What the task requires:
Beginning with the line that contains "JP3 pin 2: GND -> VI", transcribe every line through the end of the entries exactly as written, and reproduce nothing else.

Input:
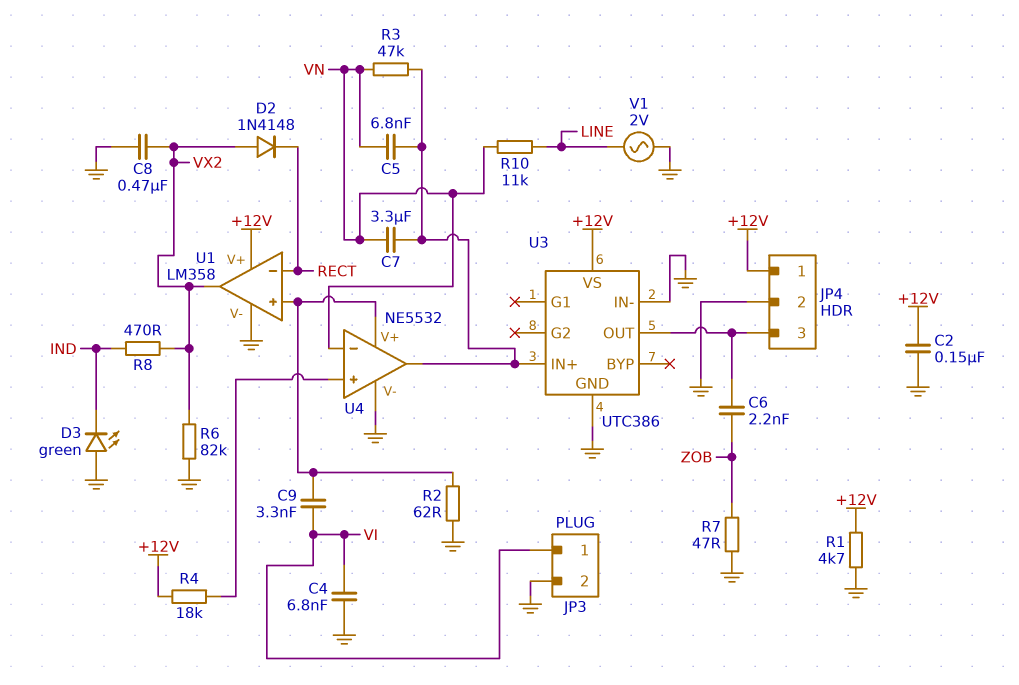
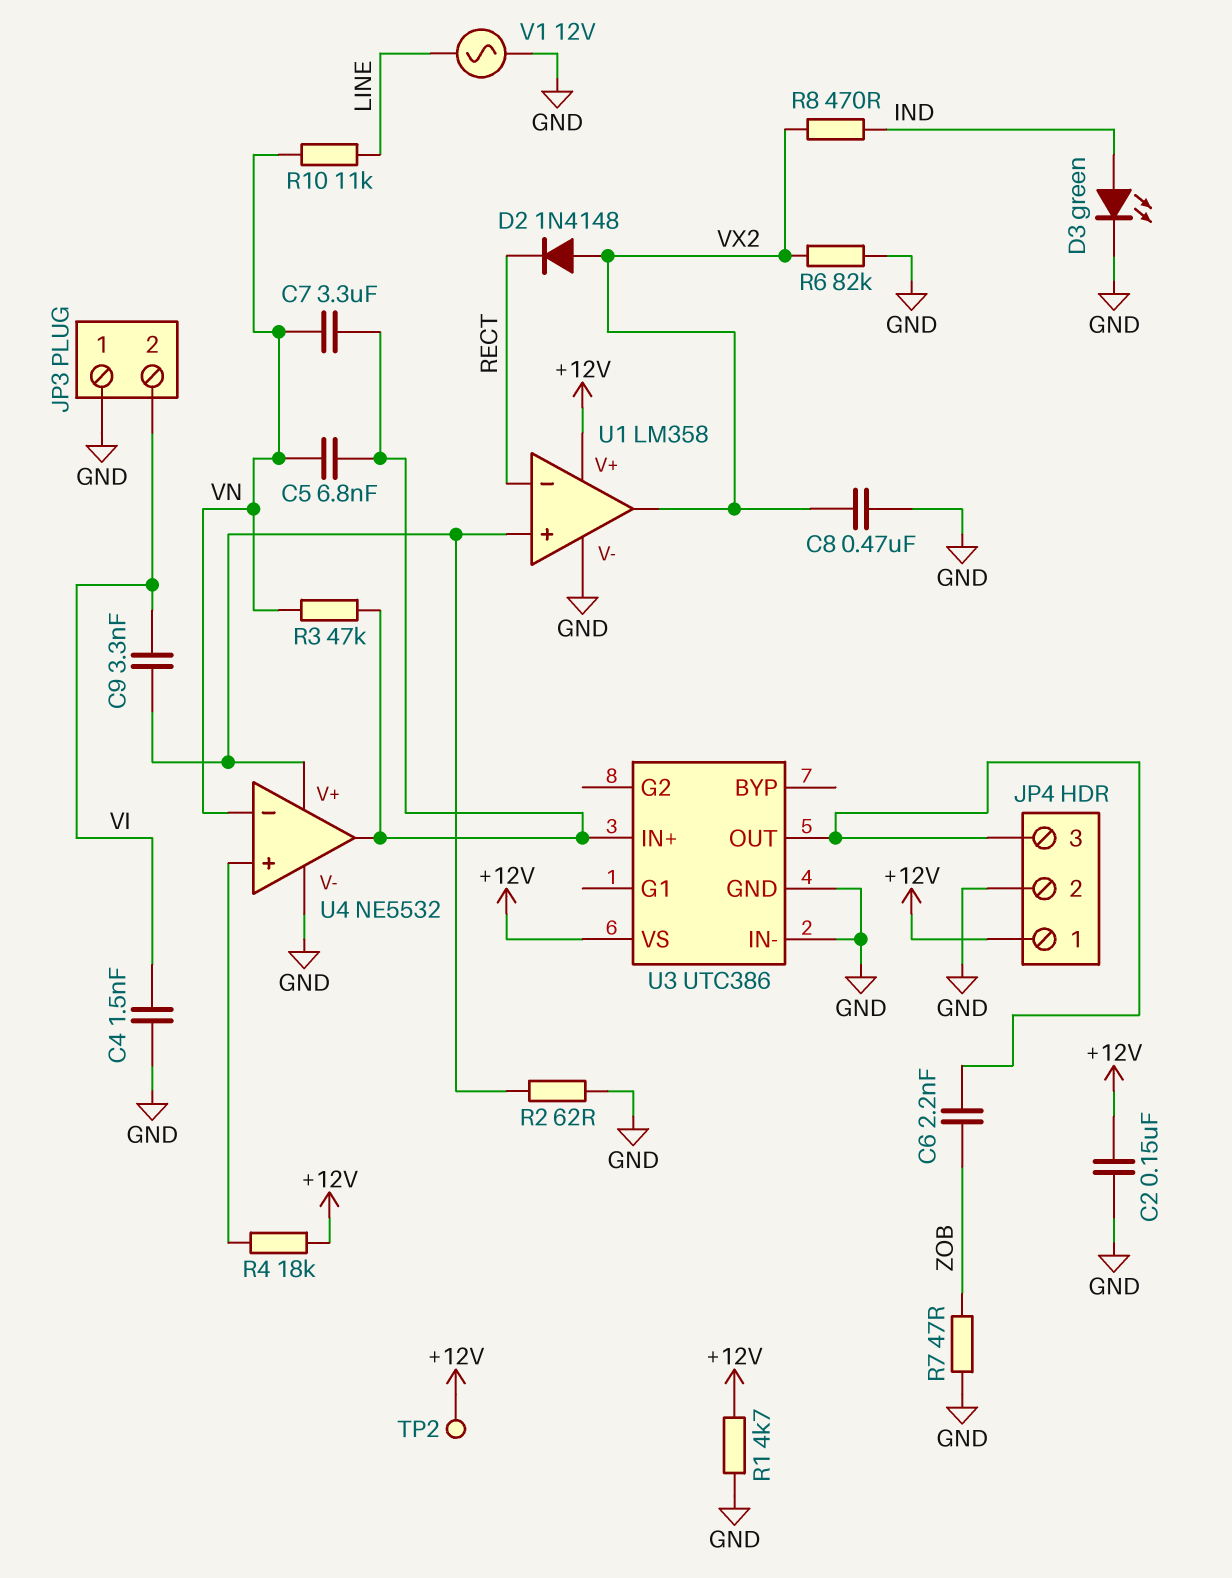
C4: 6.8nF (GND, VI) -> 1.5nF (GND, VI)
D3: LED green (A GND, K IND) -> LED green (A IND, K GND)
JP3 pin 1: VI -> GND
JP3 pin 2: GND -> VI
TP2: none -> test point (+12V)
V1: AC 2V (GND, LINE) -> AC 12V (GND, LINE)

Result:
JP3 pin 2: GND -> VI
TP2: none -> test point (+12V)
V1: AC 2V (GND, LINE) -> AC 12V (GND, LINE)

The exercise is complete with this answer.